━━━ RECORDS SHOWN ━━━

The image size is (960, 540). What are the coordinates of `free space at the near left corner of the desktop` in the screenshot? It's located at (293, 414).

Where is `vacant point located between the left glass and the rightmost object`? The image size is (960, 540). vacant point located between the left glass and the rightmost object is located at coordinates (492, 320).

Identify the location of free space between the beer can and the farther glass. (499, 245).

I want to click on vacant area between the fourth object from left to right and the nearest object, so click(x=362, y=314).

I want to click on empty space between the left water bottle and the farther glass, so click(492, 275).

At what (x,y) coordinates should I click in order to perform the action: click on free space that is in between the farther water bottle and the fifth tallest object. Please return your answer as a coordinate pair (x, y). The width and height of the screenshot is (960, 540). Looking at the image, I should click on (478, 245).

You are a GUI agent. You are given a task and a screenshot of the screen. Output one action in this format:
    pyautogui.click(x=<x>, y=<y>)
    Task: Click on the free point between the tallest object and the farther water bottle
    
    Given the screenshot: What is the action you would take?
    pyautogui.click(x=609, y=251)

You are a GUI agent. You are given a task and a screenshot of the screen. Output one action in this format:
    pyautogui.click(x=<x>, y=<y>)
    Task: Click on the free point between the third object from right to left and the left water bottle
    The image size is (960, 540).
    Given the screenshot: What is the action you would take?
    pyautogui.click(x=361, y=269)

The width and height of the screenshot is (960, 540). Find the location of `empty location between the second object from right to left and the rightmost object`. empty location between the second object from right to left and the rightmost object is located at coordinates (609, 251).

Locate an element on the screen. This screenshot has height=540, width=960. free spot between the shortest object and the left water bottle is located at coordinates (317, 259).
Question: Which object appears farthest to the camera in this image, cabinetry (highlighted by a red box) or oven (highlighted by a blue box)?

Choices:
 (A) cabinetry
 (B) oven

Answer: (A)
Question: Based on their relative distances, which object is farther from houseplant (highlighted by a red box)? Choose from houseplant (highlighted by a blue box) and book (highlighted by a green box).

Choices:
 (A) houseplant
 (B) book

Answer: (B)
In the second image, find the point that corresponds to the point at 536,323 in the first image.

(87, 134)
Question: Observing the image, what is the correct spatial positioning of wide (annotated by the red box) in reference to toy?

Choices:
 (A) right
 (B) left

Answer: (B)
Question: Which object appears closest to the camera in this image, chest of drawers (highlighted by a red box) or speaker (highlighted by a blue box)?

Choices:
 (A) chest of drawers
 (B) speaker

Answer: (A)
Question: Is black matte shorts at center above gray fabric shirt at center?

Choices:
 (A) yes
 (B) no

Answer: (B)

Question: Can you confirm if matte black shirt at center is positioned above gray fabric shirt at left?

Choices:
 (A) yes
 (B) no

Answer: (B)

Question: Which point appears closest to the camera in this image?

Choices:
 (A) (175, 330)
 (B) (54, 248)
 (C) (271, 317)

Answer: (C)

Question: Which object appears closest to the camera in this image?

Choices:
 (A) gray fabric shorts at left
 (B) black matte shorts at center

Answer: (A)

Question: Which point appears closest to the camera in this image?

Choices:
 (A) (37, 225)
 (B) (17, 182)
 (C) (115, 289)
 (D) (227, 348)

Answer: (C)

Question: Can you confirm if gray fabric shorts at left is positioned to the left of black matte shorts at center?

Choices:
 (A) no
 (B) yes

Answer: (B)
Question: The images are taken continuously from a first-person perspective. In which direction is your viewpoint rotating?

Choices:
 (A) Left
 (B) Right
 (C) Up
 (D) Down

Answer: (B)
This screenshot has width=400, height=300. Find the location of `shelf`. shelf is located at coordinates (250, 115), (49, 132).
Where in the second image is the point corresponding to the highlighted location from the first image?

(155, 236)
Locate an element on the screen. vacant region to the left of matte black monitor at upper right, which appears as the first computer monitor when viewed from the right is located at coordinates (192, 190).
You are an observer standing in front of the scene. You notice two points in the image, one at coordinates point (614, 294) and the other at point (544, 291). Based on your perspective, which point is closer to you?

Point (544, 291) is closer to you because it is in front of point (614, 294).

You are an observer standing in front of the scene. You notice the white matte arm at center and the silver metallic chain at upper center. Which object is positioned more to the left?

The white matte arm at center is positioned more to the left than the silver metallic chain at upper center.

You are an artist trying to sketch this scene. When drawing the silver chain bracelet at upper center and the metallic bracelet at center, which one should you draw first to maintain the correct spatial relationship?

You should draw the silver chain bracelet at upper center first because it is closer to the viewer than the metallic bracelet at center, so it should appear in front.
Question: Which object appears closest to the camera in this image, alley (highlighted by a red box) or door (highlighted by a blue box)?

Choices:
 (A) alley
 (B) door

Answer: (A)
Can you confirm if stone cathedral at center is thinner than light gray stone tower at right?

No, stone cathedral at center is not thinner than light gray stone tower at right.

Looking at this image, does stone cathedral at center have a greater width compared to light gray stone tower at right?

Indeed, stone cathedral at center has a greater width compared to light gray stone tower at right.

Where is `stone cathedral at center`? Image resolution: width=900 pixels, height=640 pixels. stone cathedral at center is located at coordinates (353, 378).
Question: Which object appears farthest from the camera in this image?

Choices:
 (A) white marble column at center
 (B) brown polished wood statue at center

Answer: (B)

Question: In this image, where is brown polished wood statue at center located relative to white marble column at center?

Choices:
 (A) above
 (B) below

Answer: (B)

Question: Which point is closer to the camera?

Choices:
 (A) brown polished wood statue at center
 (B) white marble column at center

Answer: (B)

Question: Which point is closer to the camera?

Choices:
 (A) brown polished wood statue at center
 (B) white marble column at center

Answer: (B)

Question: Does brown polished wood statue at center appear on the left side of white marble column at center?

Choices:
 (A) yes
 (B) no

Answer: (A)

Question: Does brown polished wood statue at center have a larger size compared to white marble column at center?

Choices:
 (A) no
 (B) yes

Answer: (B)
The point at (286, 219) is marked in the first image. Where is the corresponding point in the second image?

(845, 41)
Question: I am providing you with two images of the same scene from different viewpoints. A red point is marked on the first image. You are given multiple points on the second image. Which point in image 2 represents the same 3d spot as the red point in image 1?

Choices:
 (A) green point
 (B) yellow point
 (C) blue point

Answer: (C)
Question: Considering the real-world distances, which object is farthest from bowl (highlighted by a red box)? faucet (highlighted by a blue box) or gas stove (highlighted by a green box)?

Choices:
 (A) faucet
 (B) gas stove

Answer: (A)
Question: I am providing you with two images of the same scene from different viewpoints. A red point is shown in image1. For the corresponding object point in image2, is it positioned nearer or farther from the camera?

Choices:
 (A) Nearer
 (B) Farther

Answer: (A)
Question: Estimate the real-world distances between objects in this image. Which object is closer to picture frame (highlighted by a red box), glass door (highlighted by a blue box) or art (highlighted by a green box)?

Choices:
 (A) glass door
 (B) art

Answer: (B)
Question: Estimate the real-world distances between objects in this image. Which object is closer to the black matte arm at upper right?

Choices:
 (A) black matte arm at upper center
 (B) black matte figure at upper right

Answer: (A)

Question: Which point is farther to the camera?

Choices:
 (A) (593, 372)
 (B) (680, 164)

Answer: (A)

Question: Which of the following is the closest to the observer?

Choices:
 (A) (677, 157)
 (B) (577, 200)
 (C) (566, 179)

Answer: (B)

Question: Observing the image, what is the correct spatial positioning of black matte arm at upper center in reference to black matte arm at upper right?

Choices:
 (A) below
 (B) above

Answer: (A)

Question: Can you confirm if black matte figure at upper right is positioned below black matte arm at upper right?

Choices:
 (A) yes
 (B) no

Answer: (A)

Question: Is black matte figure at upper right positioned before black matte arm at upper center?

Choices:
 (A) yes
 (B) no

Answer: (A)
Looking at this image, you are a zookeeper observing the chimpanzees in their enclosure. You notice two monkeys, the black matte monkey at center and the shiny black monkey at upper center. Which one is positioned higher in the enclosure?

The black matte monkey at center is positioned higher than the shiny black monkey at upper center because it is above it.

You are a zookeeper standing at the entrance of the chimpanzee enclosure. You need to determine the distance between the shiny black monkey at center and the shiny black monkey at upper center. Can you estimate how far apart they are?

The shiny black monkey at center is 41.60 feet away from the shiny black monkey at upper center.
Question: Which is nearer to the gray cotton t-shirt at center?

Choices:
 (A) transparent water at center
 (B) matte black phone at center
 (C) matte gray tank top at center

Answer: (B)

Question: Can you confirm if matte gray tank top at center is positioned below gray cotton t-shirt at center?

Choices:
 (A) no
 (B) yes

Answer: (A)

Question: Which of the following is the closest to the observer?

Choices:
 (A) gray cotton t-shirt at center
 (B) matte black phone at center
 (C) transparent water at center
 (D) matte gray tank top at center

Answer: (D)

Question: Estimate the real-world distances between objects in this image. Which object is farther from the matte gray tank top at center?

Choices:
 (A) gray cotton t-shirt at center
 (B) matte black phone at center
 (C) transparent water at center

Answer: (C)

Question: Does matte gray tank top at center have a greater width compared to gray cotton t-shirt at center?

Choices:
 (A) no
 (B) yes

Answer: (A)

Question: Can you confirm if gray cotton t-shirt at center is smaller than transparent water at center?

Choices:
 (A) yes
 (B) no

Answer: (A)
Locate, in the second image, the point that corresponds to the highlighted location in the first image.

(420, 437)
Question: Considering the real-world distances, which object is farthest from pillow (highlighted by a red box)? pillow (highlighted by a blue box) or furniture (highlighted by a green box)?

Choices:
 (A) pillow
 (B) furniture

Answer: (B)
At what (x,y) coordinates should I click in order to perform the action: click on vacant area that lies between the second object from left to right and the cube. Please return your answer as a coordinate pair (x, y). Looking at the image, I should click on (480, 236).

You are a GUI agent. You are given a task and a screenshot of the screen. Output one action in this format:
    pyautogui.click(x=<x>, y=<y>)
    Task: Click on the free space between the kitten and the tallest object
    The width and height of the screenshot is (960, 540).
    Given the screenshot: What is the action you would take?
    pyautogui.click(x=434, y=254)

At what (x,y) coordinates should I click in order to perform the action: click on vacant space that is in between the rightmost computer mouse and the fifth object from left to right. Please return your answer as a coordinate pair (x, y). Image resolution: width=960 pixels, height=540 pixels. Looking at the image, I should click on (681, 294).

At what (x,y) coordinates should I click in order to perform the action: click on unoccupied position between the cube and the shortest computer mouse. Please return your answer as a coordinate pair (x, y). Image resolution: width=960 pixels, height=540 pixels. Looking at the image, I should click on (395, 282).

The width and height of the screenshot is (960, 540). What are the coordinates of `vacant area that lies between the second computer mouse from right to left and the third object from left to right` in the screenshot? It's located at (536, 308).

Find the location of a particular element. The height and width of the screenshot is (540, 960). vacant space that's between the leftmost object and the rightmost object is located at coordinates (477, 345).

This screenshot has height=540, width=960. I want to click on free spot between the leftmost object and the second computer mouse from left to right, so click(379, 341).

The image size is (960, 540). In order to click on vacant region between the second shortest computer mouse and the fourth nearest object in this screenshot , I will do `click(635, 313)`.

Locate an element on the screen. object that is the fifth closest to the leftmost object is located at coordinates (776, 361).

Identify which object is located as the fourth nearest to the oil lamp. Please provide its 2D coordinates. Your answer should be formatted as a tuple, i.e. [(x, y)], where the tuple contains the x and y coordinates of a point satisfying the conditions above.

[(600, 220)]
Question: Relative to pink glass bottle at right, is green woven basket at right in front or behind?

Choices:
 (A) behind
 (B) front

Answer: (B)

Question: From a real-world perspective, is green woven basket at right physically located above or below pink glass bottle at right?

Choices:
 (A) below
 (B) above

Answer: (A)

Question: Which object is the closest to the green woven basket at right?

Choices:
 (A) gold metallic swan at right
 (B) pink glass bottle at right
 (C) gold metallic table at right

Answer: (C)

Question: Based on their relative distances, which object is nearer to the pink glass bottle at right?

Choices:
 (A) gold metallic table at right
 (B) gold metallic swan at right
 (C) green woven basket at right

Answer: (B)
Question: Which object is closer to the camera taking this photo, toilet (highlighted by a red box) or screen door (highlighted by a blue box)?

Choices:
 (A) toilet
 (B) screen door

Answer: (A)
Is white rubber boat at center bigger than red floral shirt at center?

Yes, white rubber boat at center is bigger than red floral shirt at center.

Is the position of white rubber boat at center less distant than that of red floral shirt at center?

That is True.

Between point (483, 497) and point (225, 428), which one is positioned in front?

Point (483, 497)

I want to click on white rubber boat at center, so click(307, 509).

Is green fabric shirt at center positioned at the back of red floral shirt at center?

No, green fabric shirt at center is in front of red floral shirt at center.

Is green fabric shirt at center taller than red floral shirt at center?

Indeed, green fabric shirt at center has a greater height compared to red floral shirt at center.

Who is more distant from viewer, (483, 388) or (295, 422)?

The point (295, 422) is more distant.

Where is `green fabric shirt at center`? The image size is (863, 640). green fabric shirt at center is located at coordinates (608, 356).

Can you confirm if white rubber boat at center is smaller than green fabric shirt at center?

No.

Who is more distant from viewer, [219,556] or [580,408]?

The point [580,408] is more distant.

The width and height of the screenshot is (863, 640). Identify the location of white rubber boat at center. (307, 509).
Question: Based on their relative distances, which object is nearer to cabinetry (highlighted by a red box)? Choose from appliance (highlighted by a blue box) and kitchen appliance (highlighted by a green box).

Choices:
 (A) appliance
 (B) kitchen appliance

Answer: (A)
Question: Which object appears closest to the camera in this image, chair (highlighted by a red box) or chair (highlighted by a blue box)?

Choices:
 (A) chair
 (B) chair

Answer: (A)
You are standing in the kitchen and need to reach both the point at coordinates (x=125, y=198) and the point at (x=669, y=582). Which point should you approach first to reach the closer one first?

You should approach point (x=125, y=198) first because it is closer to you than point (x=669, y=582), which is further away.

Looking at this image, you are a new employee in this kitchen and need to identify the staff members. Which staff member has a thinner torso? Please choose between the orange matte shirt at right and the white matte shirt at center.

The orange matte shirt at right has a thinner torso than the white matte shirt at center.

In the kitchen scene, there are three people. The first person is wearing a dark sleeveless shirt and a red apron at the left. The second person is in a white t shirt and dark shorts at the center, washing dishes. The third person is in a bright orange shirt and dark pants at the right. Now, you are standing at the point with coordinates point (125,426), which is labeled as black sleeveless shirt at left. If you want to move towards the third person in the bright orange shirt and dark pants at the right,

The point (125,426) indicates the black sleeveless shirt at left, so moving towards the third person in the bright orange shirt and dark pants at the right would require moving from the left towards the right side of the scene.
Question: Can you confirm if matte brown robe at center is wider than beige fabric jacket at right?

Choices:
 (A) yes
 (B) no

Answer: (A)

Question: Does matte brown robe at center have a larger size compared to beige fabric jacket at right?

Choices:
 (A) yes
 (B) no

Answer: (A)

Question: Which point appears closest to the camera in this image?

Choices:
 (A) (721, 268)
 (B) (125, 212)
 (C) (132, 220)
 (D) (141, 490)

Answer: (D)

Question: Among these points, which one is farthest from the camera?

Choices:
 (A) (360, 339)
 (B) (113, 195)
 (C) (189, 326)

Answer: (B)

━━━

*TASK INSTRUCTIONS:*
Copy out each line of the rows above that contains the string "greater".

*ANSWER TO THE PROBLEM:*
Looking at this image, does stone cathedral at center have a greater width compared to light gray stone tower at right?
Indeed, stone cathedral at center has a greater width compared to light gray stone tower at right.
Question: Does matte gray tank top at center have a greater width compared to gray cotton t-shirt at center?
Indeed, green fabric shirt at center has a greater height compared to red floral shirt at center.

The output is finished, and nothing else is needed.